Below are the entries; transcribe them exactly and drop every picture.

** Opening Provided records block **

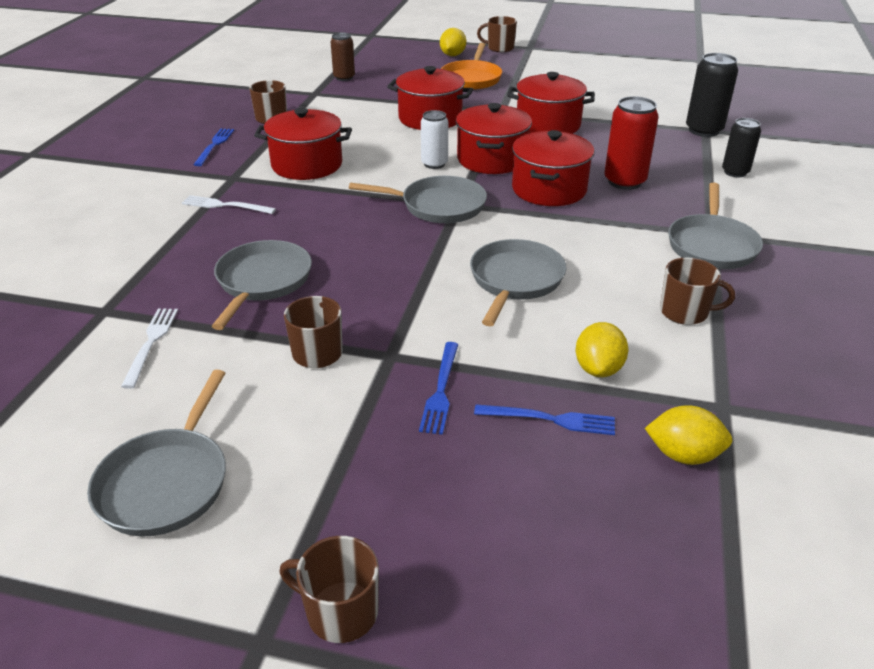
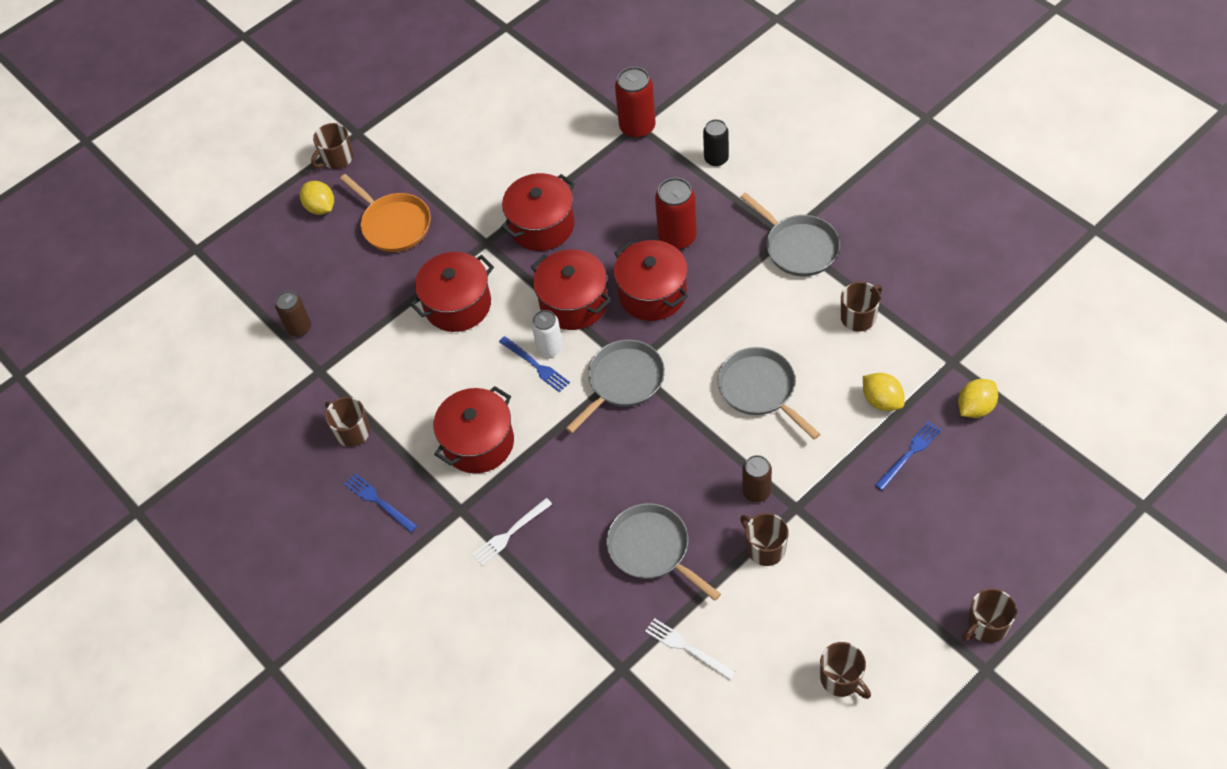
camera: 50 degrees left, 20 degrees up
grey pan [87,369,226,537] -> brown mug [820,642,871,699]
blue fork [419,342,459,435] -> blue fork moved to [499,336,570,393]
black can [686,53,738,137] -> red can [615,67,655,139]
none -> brown can [742,455,772,502]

** Closing Provided records block **

| Result below |
camera: 50 degrees left, 20 degrees up
grey pan [87,369,226,537] -> brown mug [820,642,871,699]
blue fork [419,342,459,435] -> blue fork moved to [499,336,570,393]
black can [686,53,738,137] -> red can [615,67,655,139]
none -> brown can [742,455,772,502]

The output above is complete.